►
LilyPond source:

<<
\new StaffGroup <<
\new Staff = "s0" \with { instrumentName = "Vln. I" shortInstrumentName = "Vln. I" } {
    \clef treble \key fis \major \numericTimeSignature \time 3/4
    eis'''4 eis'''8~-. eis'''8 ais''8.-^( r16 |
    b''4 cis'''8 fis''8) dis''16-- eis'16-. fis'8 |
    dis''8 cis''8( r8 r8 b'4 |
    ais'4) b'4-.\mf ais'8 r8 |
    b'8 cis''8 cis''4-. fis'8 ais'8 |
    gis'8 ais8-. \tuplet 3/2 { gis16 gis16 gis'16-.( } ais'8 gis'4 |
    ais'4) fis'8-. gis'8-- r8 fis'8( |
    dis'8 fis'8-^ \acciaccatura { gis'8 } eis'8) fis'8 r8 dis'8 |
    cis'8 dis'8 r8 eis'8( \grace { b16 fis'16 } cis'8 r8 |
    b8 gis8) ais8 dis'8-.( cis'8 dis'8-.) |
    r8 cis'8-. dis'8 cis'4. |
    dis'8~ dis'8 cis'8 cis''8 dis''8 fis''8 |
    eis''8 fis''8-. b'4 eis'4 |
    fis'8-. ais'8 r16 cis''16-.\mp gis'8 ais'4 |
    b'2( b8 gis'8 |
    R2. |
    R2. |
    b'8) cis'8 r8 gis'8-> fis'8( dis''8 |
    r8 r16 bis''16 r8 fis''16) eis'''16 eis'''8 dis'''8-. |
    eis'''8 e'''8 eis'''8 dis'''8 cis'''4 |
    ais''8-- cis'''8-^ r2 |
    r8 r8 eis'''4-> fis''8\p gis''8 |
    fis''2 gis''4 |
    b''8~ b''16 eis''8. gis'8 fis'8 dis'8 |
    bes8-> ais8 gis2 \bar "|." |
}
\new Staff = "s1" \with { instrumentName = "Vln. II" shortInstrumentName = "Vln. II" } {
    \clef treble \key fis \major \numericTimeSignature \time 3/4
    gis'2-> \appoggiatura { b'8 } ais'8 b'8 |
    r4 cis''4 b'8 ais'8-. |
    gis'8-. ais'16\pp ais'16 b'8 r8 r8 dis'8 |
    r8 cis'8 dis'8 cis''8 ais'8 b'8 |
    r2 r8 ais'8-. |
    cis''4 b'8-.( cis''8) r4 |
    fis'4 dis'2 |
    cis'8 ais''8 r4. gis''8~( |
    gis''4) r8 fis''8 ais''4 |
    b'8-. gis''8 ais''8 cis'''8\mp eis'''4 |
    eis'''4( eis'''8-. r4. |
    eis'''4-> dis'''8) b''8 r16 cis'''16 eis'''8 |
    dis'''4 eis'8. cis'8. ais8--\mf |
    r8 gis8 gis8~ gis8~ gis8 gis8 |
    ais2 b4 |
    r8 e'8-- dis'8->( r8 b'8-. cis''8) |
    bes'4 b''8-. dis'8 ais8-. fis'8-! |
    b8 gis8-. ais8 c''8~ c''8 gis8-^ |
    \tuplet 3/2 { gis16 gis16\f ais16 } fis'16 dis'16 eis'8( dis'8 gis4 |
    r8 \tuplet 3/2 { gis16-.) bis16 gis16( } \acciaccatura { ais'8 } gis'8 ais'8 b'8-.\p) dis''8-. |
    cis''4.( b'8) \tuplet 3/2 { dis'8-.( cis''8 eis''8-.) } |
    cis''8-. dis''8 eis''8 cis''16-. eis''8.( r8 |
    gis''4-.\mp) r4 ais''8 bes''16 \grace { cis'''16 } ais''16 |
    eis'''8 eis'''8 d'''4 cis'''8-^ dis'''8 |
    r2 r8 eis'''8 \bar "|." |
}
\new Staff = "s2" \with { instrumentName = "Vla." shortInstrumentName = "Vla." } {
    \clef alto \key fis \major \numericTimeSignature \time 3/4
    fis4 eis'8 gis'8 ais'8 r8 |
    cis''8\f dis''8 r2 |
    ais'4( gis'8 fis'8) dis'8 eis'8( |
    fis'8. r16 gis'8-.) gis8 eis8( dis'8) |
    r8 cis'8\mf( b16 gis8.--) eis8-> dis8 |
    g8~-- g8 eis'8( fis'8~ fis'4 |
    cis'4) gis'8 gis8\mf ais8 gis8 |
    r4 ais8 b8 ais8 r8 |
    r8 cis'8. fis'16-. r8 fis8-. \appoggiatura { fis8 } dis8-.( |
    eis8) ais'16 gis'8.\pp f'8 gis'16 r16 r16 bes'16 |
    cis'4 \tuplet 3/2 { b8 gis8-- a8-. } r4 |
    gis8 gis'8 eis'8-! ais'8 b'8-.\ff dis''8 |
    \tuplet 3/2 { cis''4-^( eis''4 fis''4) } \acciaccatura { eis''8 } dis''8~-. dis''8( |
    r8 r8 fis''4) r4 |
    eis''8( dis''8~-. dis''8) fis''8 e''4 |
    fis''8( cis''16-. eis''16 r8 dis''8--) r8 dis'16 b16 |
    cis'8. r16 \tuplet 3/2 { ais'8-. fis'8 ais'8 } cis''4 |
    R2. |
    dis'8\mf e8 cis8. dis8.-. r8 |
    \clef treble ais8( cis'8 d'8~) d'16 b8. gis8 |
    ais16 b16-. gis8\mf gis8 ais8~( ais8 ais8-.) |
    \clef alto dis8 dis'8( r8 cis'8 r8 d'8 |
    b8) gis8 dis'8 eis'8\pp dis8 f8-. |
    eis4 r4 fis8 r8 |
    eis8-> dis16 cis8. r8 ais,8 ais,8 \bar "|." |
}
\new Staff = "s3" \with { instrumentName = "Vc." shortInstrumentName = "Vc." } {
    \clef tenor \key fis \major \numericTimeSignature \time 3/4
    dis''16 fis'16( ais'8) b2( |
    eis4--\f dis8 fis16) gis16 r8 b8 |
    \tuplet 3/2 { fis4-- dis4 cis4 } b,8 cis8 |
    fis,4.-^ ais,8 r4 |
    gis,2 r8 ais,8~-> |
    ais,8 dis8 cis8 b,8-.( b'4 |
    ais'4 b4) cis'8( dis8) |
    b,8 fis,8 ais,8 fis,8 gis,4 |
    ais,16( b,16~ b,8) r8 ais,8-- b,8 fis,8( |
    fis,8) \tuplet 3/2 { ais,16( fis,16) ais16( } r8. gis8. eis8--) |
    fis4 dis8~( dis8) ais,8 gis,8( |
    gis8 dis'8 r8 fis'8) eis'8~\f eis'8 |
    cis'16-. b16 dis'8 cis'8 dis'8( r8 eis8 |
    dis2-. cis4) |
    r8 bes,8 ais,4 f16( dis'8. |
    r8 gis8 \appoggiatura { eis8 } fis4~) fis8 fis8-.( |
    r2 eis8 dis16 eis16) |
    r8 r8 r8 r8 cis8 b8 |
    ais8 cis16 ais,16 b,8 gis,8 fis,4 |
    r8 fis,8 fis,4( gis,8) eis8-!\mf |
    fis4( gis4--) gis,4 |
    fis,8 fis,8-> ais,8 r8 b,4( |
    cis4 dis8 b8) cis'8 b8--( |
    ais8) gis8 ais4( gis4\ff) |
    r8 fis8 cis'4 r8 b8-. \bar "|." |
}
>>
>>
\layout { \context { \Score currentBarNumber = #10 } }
◄
►
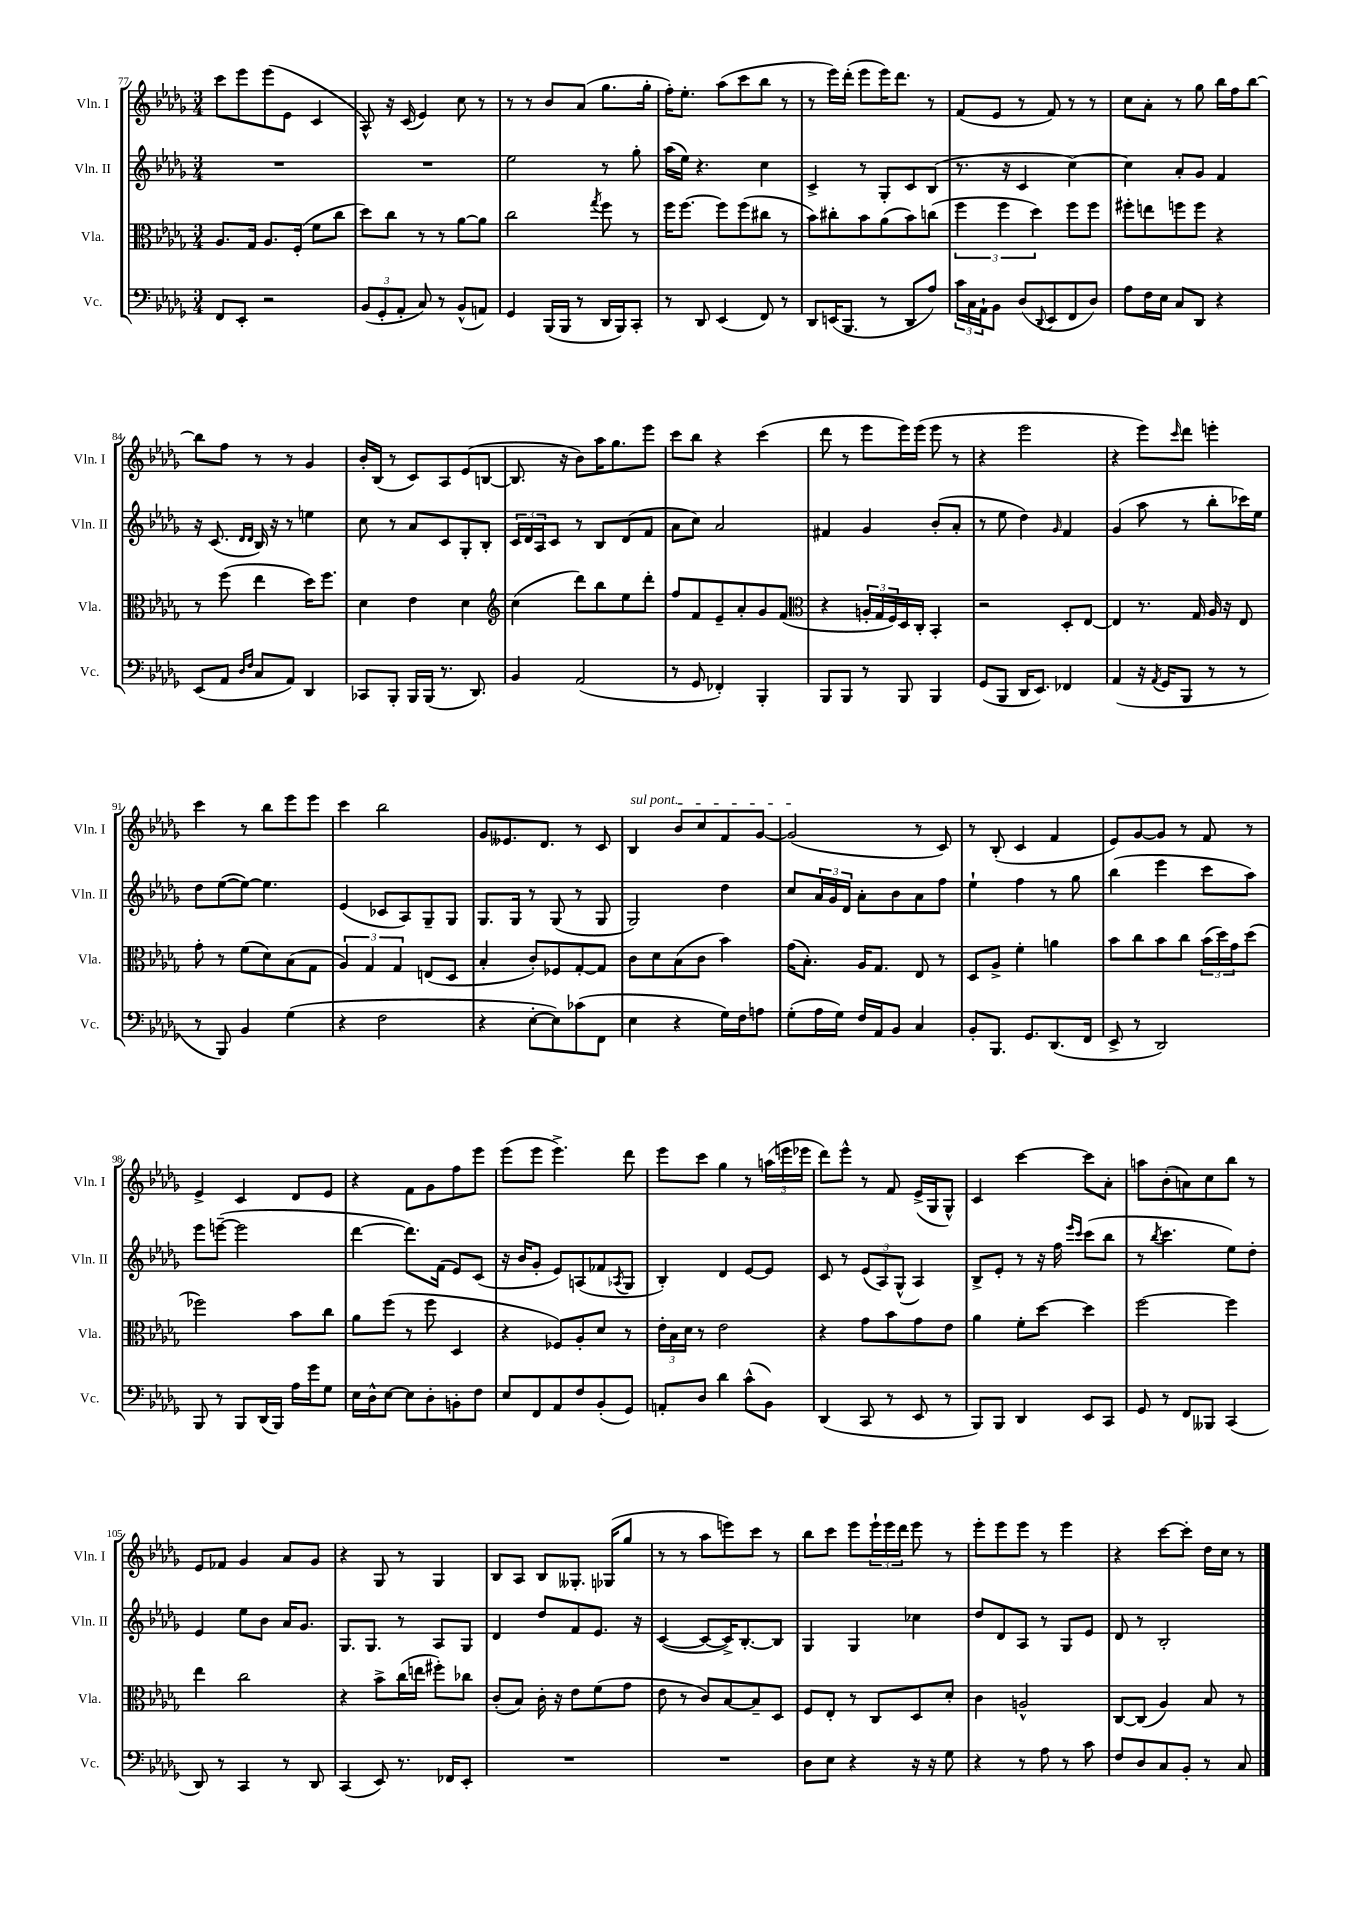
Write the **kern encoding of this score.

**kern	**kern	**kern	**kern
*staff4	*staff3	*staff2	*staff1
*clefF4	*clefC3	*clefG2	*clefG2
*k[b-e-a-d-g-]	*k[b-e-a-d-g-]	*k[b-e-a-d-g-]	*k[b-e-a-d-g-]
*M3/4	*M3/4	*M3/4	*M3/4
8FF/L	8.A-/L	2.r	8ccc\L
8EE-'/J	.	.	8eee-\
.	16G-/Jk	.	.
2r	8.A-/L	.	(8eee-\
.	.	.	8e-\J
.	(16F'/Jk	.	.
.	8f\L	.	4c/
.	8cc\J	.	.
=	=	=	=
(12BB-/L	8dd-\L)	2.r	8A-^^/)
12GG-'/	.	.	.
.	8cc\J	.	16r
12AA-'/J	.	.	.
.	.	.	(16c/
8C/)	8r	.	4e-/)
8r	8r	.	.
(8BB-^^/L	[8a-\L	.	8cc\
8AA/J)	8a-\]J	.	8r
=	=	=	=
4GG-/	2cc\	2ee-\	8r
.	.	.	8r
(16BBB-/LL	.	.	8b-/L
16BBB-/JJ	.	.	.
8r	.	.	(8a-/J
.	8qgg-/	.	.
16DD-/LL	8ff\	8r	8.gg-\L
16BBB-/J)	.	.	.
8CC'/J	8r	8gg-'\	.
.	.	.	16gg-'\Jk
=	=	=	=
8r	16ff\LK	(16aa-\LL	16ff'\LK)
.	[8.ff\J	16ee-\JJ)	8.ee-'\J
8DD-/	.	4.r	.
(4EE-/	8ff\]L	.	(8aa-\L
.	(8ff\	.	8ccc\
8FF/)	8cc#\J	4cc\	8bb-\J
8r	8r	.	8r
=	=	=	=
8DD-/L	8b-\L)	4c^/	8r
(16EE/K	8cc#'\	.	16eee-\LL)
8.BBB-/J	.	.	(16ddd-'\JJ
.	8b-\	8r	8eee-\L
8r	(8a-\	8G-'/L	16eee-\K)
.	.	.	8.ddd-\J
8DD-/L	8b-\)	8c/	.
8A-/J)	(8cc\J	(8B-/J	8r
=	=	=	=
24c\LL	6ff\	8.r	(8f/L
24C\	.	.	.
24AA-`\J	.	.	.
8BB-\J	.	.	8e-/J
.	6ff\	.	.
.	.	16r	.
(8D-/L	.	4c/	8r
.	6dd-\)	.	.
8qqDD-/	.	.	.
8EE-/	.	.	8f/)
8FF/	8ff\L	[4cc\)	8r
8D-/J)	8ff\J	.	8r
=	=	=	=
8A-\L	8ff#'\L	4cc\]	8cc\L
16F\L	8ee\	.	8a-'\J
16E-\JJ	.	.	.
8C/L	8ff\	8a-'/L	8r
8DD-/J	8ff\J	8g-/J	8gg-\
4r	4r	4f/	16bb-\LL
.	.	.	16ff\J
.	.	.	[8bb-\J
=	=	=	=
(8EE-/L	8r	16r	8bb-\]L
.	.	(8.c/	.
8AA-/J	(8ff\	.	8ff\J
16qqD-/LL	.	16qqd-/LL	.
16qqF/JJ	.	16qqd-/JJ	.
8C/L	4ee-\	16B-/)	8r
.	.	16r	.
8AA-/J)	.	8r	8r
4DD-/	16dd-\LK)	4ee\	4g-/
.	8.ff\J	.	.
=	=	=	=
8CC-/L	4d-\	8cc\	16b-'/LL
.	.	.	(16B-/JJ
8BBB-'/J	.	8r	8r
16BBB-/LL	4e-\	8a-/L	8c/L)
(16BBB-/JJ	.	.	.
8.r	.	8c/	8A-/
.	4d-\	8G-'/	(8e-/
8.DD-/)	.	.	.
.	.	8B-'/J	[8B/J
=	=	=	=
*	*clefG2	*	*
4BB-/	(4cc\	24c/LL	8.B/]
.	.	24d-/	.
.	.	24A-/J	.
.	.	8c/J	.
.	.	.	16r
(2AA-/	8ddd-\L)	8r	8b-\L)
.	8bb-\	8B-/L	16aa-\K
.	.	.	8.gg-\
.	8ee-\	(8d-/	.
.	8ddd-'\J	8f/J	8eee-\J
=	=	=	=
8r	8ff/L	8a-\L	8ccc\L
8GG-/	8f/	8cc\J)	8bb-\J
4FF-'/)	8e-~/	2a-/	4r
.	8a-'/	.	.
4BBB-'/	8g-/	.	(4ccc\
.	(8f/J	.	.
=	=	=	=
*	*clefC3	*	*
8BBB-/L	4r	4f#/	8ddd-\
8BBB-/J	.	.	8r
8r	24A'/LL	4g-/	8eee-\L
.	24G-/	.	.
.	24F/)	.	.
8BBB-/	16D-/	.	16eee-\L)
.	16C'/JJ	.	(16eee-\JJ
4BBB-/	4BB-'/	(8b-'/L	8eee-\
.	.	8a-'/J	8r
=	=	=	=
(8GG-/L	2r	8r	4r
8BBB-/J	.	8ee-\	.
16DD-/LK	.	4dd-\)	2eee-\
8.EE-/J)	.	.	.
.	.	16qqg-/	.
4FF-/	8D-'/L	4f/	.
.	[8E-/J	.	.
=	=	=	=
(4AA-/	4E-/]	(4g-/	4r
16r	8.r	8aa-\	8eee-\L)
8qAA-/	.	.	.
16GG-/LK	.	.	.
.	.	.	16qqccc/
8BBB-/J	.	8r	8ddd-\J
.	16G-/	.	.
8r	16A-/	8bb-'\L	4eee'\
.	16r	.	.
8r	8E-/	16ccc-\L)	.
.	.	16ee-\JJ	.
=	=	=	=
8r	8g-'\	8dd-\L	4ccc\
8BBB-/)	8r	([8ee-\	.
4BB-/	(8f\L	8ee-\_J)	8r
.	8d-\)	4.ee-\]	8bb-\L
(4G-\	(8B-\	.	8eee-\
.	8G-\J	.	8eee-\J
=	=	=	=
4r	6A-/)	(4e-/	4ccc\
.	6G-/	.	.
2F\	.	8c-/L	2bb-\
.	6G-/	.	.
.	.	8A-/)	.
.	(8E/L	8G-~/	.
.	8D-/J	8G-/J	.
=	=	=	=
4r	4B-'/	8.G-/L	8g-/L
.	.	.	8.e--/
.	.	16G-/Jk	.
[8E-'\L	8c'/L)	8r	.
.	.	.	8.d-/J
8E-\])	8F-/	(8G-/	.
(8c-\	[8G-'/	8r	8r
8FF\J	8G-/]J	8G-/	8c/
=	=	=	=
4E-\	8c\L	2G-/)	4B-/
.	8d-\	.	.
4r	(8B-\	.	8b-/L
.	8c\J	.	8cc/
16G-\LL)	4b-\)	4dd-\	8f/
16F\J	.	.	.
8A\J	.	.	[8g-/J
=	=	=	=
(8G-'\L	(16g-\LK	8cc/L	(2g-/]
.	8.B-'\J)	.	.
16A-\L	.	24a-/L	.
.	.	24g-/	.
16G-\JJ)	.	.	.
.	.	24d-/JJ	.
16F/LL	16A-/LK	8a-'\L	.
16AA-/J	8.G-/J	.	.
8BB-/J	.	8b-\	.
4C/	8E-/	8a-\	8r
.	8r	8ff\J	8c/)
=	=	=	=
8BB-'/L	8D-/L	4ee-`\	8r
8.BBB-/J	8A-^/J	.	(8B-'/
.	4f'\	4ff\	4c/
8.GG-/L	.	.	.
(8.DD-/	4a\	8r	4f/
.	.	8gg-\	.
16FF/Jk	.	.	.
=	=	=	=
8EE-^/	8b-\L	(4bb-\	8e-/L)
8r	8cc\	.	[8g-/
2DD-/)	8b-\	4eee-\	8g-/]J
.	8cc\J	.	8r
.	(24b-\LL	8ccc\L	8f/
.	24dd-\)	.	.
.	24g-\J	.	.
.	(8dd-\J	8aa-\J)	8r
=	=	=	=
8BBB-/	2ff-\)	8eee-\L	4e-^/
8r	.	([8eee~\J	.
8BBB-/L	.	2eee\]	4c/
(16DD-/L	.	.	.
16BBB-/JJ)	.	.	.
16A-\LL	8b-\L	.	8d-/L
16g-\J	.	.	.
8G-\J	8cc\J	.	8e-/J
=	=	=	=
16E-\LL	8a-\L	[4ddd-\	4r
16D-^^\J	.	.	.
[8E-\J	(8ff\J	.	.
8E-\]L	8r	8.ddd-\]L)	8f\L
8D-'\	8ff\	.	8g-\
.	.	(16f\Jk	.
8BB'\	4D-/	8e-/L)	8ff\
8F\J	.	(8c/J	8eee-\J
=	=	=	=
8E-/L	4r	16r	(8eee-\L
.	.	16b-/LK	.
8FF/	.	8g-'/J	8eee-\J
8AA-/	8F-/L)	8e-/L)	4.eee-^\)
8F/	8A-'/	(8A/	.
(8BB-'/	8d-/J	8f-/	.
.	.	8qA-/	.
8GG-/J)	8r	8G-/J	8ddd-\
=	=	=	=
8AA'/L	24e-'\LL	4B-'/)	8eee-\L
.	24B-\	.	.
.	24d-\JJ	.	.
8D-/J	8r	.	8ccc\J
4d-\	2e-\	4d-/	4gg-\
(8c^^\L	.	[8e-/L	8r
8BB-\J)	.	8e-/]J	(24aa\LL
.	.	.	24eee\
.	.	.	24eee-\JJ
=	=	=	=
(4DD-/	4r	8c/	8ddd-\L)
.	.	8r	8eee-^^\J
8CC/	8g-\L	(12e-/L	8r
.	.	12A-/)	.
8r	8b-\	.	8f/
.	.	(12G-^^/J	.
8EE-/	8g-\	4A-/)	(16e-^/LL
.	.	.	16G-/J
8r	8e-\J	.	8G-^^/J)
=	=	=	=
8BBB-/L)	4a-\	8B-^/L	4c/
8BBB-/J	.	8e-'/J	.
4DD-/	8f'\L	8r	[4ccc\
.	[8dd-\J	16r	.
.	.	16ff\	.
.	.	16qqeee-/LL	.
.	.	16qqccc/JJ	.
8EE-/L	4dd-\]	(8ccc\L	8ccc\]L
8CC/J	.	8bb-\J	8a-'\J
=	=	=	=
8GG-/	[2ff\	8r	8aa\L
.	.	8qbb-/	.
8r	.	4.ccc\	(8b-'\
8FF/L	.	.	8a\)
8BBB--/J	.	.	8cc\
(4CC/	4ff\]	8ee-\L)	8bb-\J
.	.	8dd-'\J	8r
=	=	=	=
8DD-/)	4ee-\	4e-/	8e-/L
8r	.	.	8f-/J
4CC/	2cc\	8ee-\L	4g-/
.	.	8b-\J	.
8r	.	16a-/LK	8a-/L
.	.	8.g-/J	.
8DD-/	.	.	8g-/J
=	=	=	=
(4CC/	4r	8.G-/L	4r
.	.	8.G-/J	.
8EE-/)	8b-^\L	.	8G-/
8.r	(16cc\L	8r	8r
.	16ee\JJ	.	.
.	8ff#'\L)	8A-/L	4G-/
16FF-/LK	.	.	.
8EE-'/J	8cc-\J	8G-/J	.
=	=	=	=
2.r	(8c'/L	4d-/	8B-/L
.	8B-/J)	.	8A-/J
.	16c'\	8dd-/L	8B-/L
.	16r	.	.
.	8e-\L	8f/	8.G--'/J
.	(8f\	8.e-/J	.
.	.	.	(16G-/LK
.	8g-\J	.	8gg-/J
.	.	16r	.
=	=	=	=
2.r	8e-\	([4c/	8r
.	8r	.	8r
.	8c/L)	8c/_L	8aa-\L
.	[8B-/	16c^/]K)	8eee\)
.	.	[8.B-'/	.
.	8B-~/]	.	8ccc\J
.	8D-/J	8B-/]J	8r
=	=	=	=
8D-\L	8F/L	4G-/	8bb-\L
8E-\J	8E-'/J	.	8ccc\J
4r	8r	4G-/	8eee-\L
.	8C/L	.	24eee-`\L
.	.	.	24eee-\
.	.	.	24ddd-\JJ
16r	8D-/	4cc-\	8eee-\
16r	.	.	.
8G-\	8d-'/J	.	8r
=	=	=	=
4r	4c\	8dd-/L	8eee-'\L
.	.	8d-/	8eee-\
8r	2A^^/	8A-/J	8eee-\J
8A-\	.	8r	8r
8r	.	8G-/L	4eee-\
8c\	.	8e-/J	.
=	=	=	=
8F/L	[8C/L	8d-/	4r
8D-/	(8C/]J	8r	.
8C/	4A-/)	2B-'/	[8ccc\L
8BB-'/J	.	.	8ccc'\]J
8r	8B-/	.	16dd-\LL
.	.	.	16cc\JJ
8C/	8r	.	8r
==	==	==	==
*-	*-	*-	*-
◄
● Exercise goal: From the records above, list every line that contains the string "numericTimeSignature", copying each one unchanged.

● Answer to this problem:
    \clef treble \key fis \major \numericTimeSignature \time 3/4
    \clef treble \key fis \major \numericTimeSignature \time 3/4
    \clef alto \key fis \major \numericTimeSignature \time 3/4
    \clef tenor \key fis \major \numericTimeSignature \time 3/4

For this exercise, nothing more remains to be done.